§ **The task**: Copy everything in the records exactly; the pictures stay out.

[Extracted material Boundary: Start]

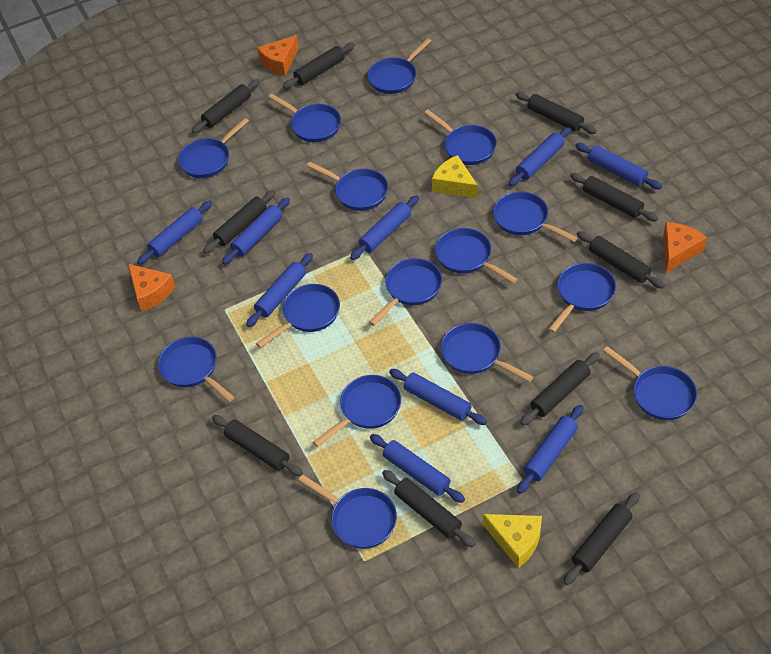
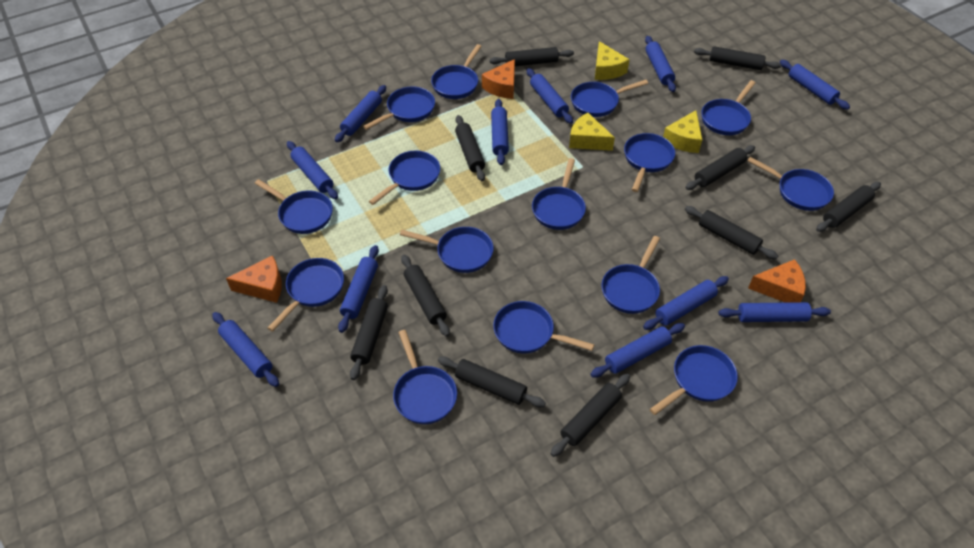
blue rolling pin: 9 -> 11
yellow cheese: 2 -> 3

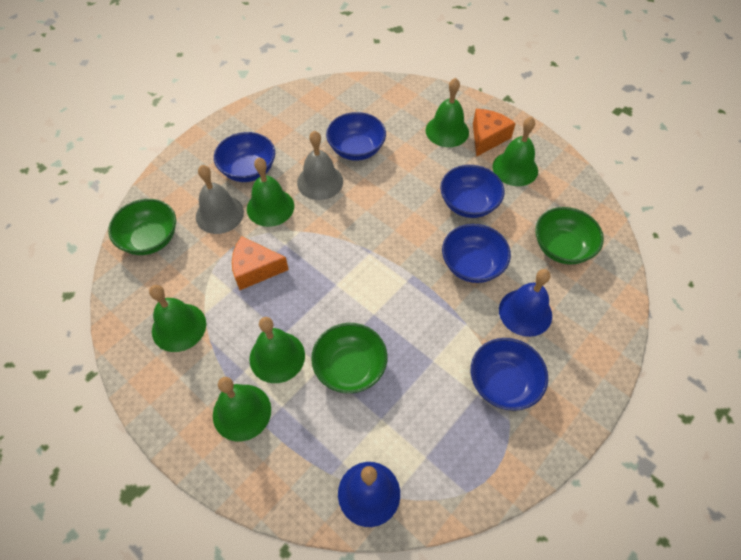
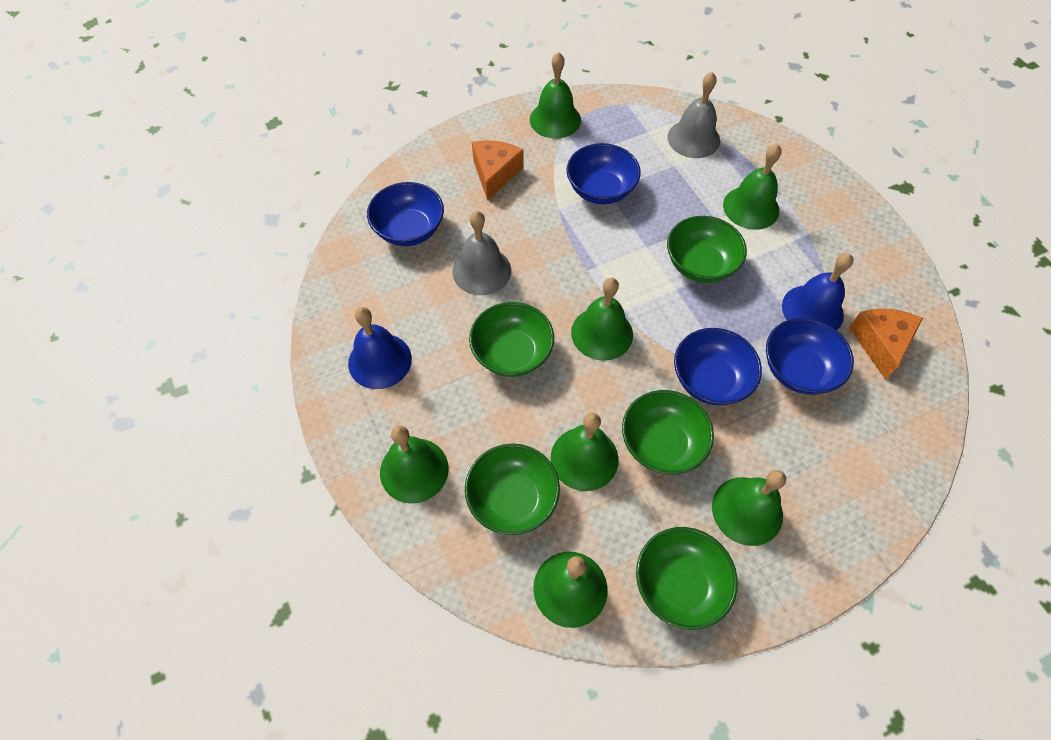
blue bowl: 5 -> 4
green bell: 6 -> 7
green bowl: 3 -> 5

[Extracted material Boundary: End]

§ **Solution for this problem**:
blue rolling pin: 9 -> 11
yellow cheese: 2 -> 3

blue bowl: 5 -> 4
green bell: 6 -> 7
green bowl: 3 -> 5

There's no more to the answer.